Repeat verbatim, and only, the lines of the data below, beginning at the line that contains "R2: none -> 15k (0V, SIG19)" and stopping after the line that contains "C1: none -> 2.2uF (5V, DGND)".

Collection entries:
------------------------------------------------------------------------
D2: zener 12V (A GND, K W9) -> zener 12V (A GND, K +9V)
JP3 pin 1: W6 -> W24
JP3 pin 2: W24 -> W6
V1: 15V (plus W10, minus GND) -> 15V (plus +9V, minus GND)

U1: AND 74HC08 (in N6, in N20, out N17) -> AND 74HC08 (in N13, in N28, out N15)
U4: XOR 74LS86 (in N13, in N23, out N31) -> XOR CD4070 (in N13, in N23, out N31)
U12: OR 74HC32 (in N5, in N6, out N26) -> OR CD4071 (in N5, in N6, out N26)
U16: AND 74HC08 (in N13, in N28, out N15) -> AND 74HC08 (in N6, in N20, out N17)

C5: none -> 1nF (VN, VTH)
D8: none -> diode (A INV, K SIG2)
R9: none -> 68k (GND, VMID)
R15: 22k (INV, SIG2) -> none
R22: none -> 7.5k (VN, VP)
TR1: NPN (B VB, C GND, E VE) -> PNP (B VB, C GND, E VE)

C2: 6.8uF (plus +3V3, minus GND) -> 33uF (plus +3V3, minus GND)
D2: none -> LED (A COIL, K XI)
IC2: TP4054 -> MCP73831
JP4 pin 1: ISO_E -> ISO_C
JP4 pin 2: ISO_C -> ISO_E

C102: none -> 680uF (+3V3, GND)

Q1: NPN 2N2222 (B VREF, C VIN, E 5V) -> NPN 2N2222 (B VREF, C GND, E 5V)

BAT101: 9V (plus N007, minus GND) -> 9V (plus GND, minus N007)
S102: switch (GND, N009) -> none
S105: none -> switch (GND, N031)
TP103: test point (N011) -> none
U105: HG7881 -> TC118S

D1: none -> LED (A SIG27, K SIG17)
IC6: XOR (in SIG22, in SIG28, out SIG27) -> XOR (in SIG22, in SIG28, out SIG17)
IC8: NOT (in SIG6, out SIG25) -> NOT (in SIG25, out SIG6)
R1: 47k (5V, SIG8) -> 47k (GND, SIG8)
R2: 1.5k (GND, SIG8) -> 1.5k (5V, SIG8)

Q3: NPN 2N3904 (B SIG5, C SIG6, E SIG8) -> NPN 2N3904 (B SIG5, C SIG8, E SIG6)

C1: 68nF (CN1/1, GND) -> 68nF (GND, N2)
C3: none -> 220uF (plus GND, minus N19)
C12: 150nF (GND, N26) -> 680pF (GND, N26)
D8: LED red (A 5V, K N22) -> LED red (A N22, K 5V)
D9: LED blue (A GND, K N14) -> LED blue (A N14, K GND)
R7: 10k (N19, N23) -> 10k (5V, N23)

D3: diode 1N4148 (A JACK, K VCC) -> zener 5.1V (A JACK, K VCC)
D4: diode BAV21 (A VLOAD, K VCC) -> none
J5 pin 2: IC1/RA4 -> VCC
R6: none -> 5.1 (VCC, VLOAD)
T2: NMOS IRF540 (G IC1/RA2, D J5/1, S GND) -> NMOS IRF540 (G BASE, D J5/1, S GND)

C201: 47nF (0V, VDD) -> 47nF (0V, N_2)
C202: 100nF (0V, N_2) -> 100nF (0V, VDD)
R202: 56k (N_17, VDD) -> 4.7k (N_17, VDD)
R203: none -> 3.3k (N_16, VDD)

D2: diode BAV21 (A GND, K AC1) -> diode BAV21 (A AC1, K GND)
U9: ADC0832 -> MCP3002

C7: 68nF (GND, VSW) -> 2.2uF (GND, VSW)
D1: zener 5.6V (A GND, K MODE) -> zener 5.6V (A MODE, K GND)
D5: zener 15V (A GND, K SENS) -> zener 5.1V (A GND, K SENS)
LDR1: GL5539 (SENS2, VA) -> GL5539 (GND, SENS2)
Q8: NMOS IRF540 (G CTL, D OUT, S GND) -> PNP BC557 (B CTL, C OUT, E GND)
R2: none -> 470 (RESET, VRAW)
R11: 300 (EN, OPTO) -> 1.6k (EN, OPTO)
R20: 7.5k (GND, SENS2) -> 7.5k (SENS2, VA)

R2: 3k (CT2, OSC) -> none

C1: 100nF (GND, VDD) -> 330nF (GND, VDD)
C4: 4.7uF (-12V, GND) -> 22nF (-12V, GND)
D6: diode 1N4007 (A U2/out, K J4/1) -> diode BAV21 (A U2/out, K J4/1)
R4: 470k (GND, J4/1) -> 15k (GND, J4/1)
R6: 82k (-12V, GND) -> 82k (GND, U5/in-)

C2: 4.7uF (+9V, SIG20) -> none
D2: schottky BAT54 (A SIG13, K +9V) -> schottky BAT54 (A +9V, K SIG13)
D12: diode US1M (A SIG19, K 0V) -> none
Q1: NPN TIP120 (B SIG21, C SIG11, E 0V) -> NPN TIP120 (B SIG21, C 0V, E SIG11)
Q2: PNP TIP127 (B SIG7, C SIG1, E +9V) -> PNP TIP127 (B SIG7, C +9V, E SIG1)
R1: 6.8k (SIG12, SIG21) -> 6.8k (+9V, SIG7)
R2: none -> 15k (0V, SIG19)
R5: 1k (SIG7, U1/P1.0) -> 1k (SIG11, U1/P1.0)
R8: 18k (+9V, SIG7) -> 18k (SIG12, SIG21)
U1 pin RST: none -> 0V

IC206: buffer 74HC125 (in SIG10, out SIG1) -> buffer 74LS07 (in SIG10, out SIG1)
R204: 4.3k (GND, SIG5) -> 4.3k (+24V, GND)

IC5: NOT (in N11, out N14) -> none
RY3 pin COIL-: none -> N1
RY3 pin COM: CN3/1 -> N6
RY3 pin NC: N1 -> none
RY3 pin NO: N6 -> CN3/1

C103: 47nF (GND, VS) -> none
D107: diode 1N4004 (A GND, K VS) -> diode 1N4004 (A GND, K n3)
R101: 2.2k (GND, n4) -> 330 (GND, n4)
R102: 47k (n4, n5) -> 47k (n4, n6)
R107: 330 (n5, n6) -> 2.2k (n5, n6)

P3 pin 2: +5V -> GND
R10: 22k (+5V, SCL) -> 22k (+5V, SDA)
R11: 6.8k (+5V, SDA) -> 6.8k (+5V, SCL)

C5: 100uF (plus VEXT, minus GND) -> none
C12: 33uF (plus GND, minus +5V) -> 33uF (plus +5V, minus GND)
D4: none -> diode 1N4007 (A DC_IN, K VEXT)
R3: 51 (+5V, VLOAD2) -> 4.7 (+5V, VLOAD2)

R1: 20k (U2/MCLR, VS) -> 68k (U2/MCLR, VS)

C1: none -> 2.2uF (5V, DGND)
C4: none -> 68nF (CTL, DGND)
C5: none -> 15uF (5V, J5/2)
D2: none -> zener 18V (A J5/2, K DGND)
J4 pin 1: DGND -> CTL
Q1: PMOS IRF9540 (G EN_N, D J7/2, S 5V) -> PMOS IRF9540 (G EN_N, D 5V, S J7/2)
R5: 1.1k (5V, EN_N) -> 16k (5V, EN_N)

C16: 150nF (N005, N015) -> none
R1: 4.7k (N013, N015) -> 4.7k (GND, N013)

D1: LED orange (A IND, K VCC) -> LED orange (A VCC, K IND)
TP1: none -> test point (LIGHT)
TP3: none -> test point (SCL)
------------------------------------------------------------------------
Answer to the exercise:
R2: none -> 15k (0V, SIG19)
R5: 1k (SIG7, U1/P1.0) -> 1k (SIG11, U1/P1.0)
R8: 18k (+9V, SIG7) -> 18k (SIG12, SIG21)
U1 pin RST: none -> 0V

IC206: buffer 74HC125 (in SIG10, out SIG1) -> buffer 74LS07 (in SIG10, out SIG1)
R204: 4.3k (GND, SIG5) -> 4.3k (+24V, GND)

IC5: NOT (in N11, out N14) -> none
RY3 pin COIL-: none -> N1
RY3 pin COM: CN3/1 -> N6
RY3 pin NC: N1 -> none
RY3 pin NO: N6 -> CN3/1

C103: 47nF (GND, VS) -> none
D107: diode 1N4004 (A GND, K VS) -> diode 1N4004 (A GND, K n3)
R101: 2.2k (GND, n4) -> 330 (GND, n4)
R102: 47k (n4, n5) -> 47k (n4, n6)
R107: 330 (n5, n6) -> 2.2k (n5, n6)

P3 pin 2: +5V -> GND
R10: 22k (+5V, SCL) -> 22k (+5V, SDA)
R11: 6.8k (+5V, SDA) -> 6.8k (+5V, SCL)

C5: 100uF (plus VEXT, minus GND) -> none
C12: 33uF (plus GND, minus +5V) -> 33uF (plus +5V, minus GND)
D4: none -> diode 1N4007 (A DC_IN, K VEXT)
R3: 51 (+5V, VLOAD2) -> 4.7 (+5V, VLOAD2)

R1: 20k (U2/MCLR, VS) -> 68k (U2/MCLR, VS)

C1: none -> 2.2uF (5V, DGND)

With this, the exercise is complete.